DATA SUPPLIED:
————————

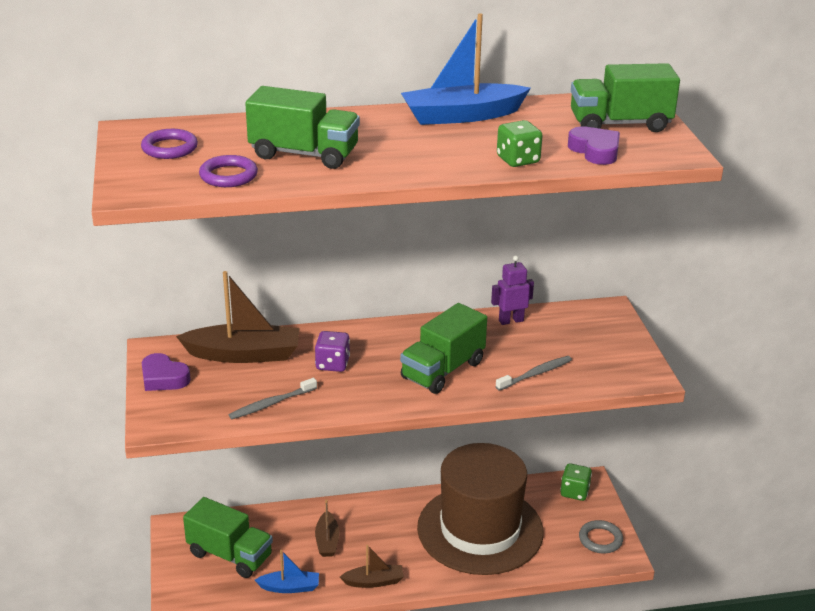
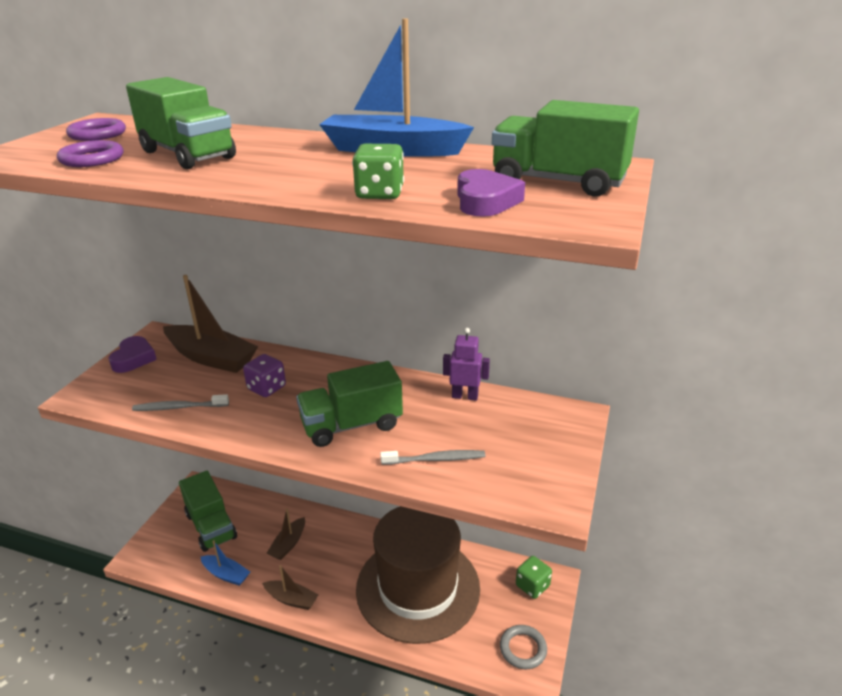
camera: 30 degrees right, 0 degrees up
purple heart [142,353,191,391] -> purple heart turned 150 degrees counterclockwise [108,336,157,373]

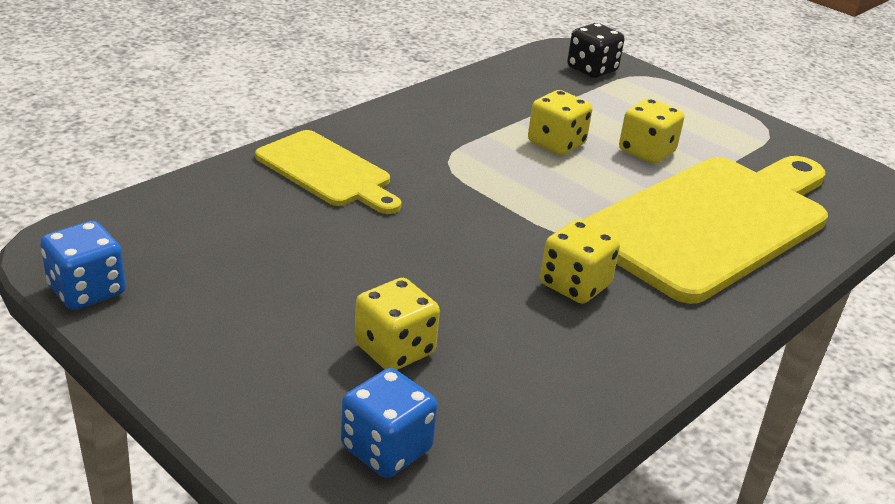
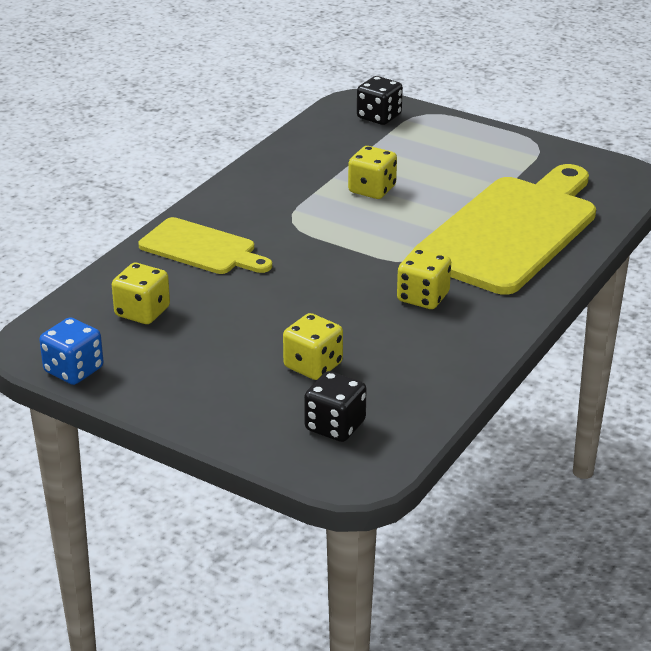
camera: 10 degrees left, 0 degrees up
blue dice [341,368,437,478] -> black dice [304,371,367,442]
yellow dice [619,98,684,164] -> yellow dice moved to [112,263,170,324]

————————

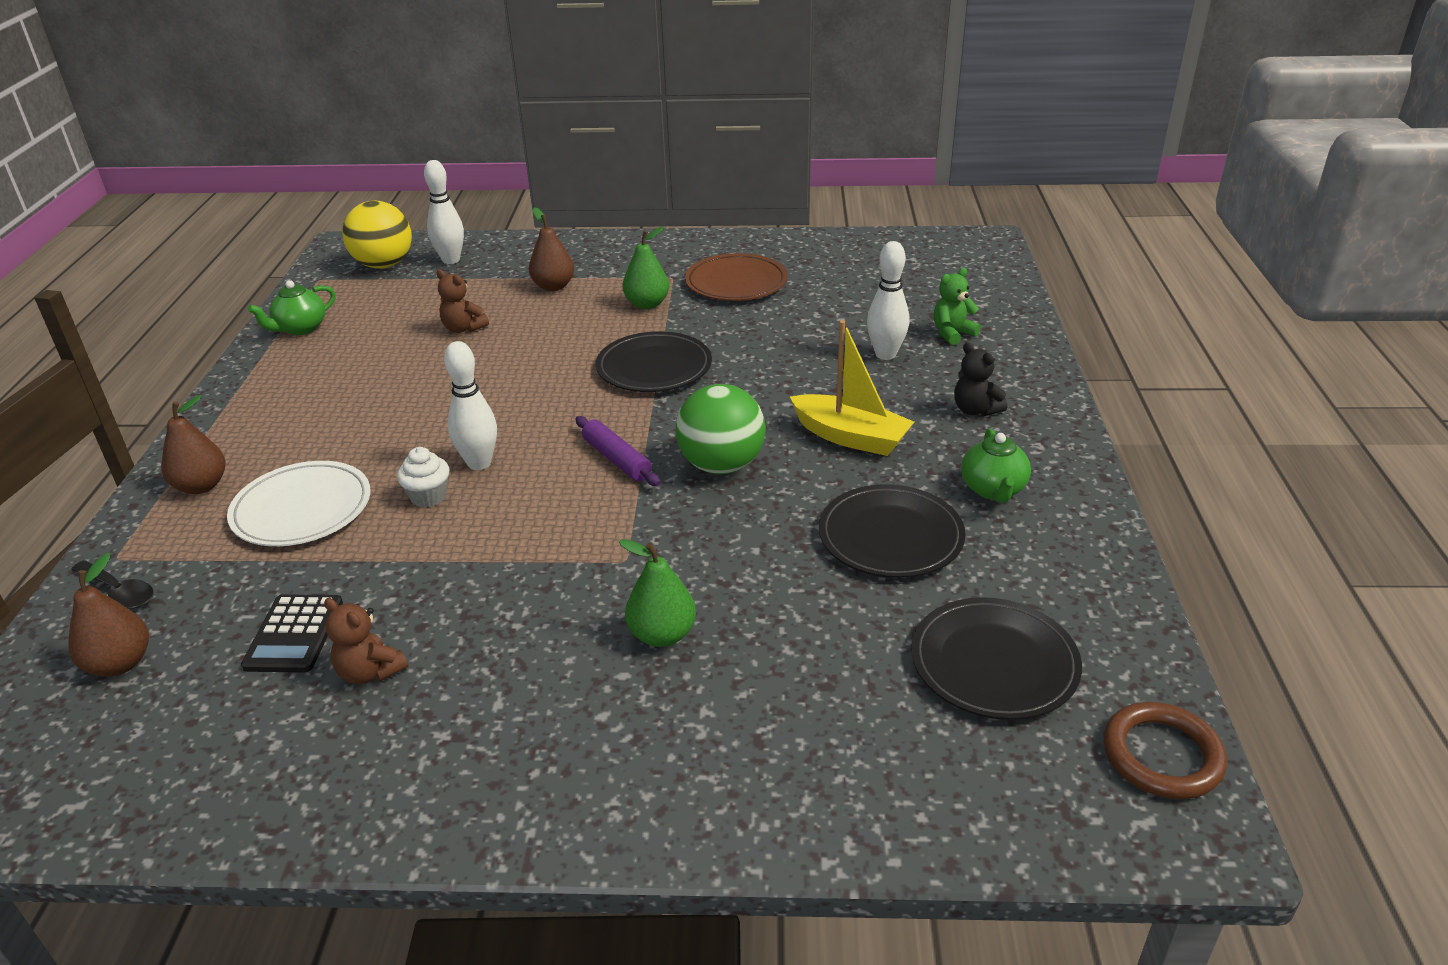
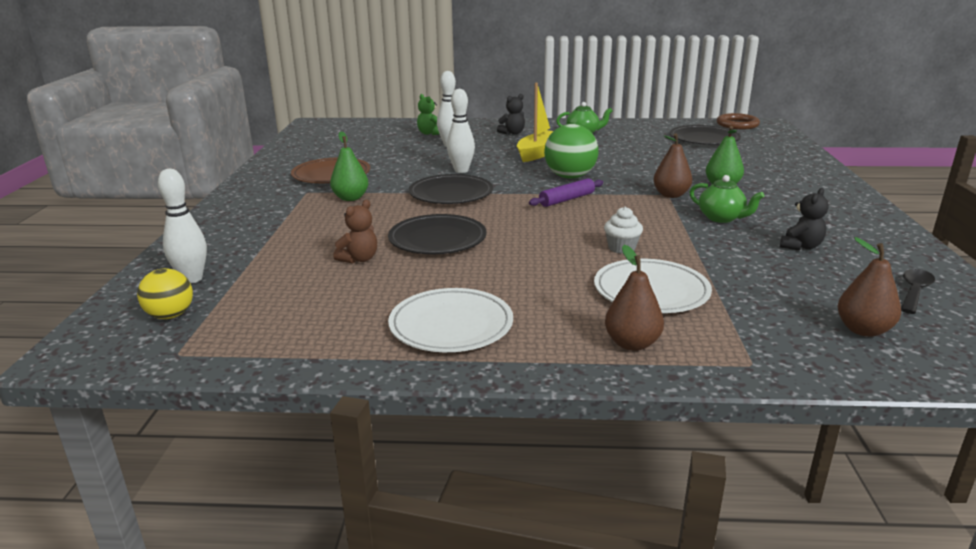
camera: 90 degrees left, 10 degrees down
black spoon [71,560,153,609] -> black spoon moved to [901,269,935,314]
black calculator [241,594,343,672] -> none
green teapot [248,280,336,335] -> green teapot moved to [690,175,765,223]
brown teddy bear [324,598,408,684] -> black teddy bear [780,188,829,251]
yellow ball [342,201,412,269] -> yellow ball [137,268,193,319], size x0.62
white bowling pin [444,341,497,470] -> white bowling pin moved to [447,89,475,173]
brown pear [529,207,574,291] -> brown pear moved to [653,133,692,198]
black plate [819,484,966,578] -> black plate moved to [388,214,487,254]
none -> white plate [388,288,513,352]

————————

PROBLEM REQUIREMENTS: Please copy, exactly as written, every line in the listing above from the line with "camera: 10 degrees left, 0 degrees up" up to and including the line with "yellow dice [619,98,684,164]".

RESPONSE:
camera: 10 degrees left, 0 degrees up
blue dice [341,368,437,478] -> black dice [304,371,367,442]
yellow dice [619,98,684,164] -> yellow dice moved to [112,263,170,324]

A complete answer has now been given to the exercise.